**Supplied material:**
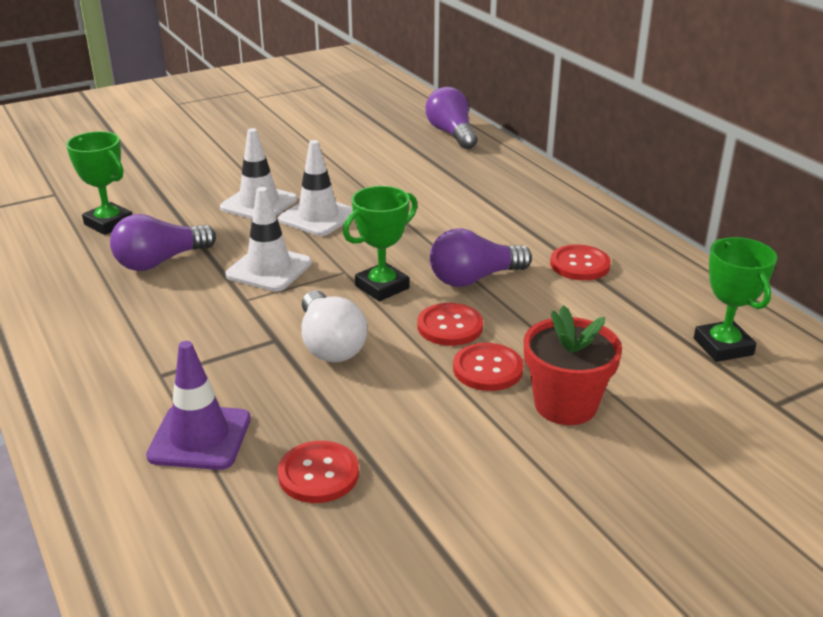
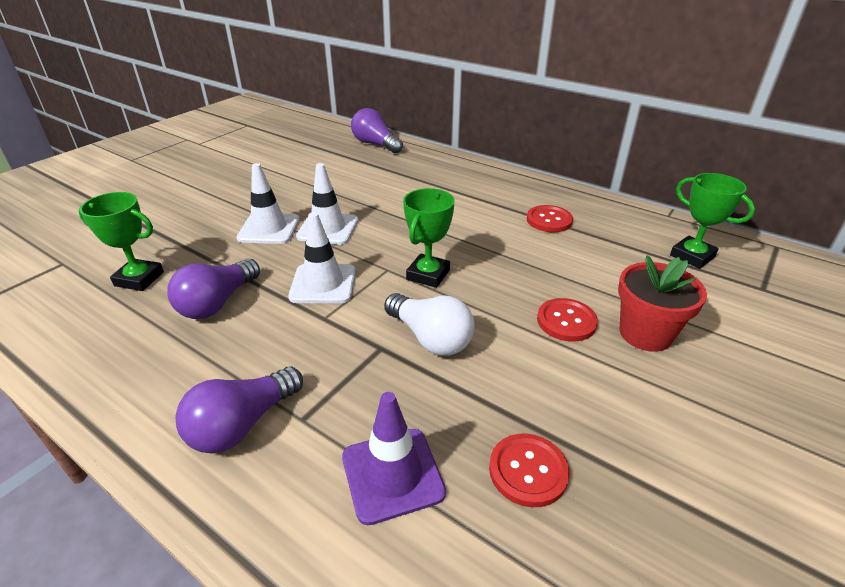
camera: 25 degrees left, 5 degrees up
(450, 326) = (507, 293): red button -> none
(474, 278) = (489, 249): purple light bulb -> purple light bulb (242, 424)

**Exercise directions:** Return the full listing exactly as it appears above, without its pictures.

**Task output:**
camera: 25 degrees left, 5 degrees up
(450, 326) = (507, 293): red button -> none
(474, 278) = (489, 249): purple light bulb -> purple light bulb (242, 424)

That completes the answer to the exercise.